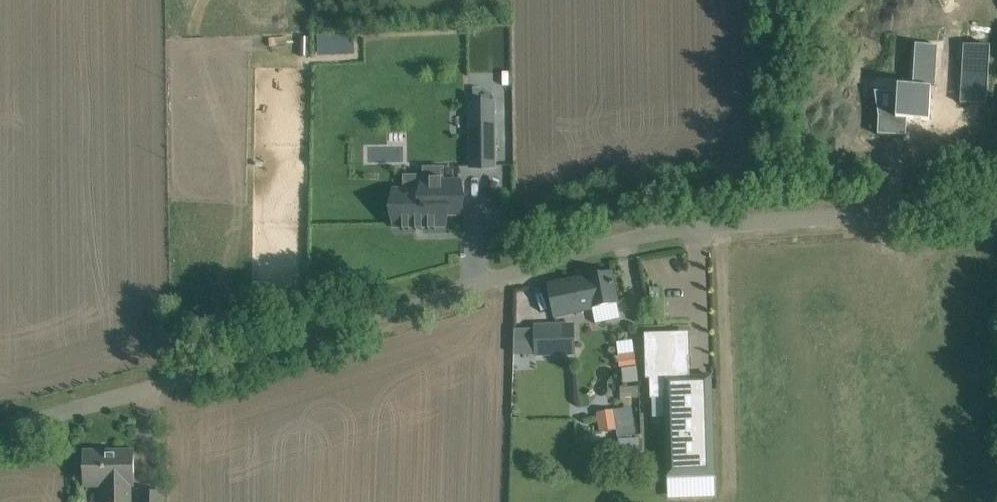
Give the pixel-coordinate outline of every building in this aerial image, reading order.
[(353,35),(328,36),(329,56),(353,55),(353,35)] [(309,56),(309,37),(301,37),(301,56),(309,56)] [(987,104),(991,47),(963,45),(960,103),(987,104)] [(900,94),(876,96),(878,120),(879,139),(907,140),(908,126),(930,126),(932,93),(936,92),(939,49),(918,49),(914,92),(900,94)] [(494,105),(469,105),(470,166),(495,166),(494,105)] [(403,189),(394,190),(395,227),(444,226),(444,210),(459,210),(459,181),(444,181),(423,181),(423,189),(403,189)] [(565,282),(548,285),(552,305),(554,314),(591,306),(594,324),(620,318),(617,301),(615,292),(613,282),(611,273),(586,278),(586,279),(574,281),(573,280),(565,282)] [(536,326),(537,357),(574,356),(573,324),(536,326)] [(714,475),(711,376),(689,377),(689,357),(691,357),(690,332),(644,333),(646,379),(650,379),(650,398),(665,398),(667,477),(714,475)] [(636,365),(635,352),(618,353),(620,367),(636,365)] [(616,429),(613,409),(597,411),(600,431),(616,429)] [(85,488),(101,488),(101,501),(134,501),(133,451),(84,452),(85,488)]
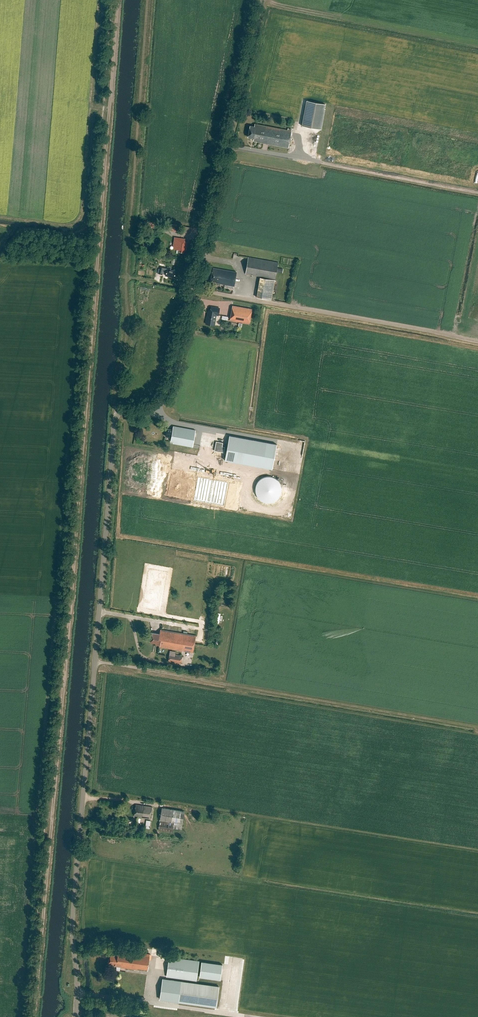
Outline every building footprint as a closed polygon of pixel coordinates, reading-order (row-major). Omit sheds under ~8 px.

> _What you are asked to do_: Give back the listing unchanged. Strip out the pictures.

> _Result_:
Give the pixel-coordinate outline of every building in this aerial image, reading order.
[(353,35),(328,36),(329,56),(353,55),(353,35)] [(309,56),(309,37),(301,37),(301,56),(309,56)] [(987,104),(991,47),(963,45),(960,103),(987,104)] [(900,94),(876,96),(878,120),(879,139),(907,140),(908,126),(930,126),(932,93),(936,92),(939,49),(918,49),(914,92),(900,94)] [(494,105),(469,105),(470,166),(495,166),(494,105)] [(403,189),(394,190),(395,227),(444,226),(444,210),(459,210),(459,181),(444,181),(423,181),(423,189),(403,189)] [(565,282),(548,285),(552,305),(554,314),(591,306),(594,324),(620,318),(617,301),(615,292),(613,282),(611,273),(586,278),(586,279),(574,281),(573,280),(565,282)] [(536,326),(537,357),(574,356),(573,324),(536,326)] [(714,475),(711,376),(689,377),(689,357),(691,357),(690,332),(644,333),(646,379),(650,379),(650,398),(665,398),(667,477),(714,475)] [(636,365),(635,352),(618,353),(620,367),(636,365)] [(616,429),(613,409),(597,411),(600,431),(616,429)] [(85,488),(101,488),(101,501),(134,501),(133,451),(84,452),(85,488)]
Outline every building footprint as a closed polygon of pixel coordinates, reading-order (row-major). Omit sheds under ~8 px.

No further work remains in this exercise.